> **Task statement**:
Wherever a line of the data contains "VOUT", copy that line.

> **Records shown**:
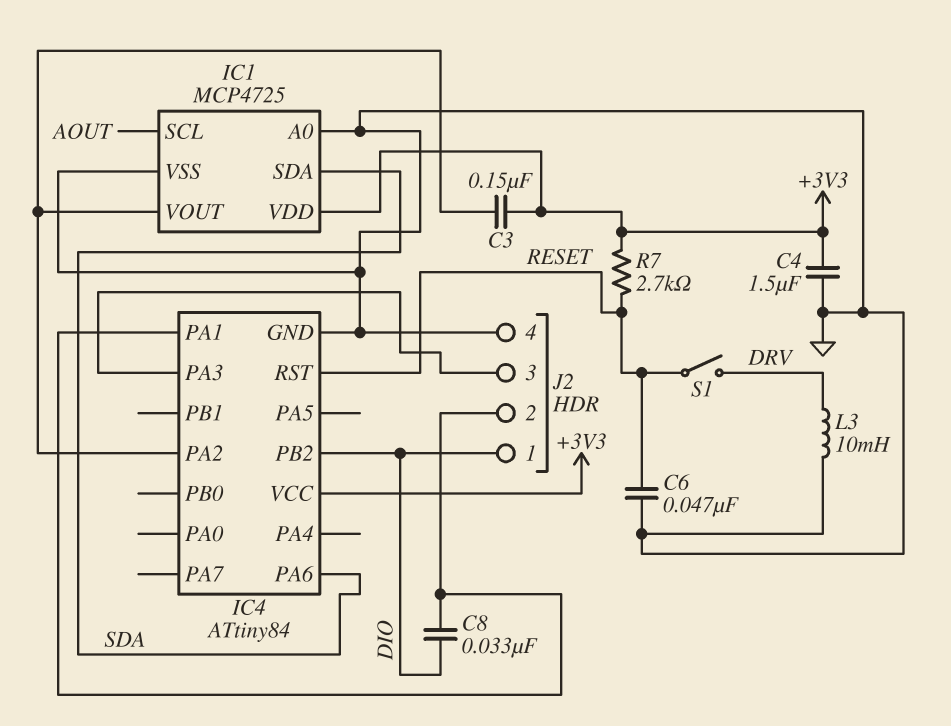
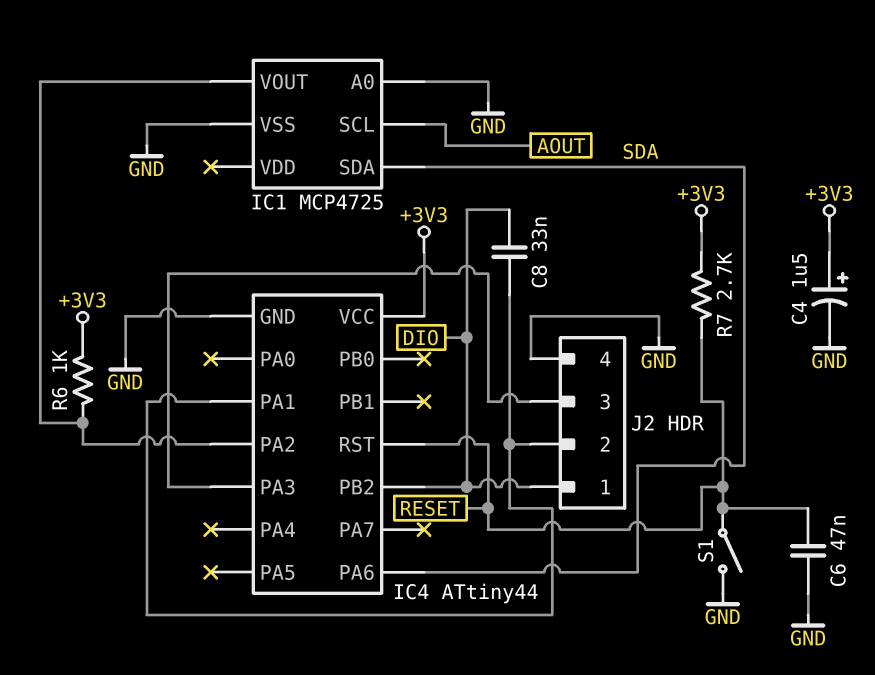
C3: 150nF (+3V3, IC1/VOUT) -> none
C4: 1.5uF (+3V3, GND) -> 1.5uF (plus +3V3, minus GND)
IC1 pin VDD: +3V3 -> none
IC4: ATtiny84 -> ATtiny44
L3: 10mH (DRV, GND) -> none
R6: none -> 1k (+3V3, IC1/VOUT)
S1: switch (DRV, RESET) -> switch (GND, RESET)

> **Solved exercise**:
C3: 150nF (+3V3, IC1/VOUT) -> none
R6: none -> 1k (+3V3, IC1/VOUT)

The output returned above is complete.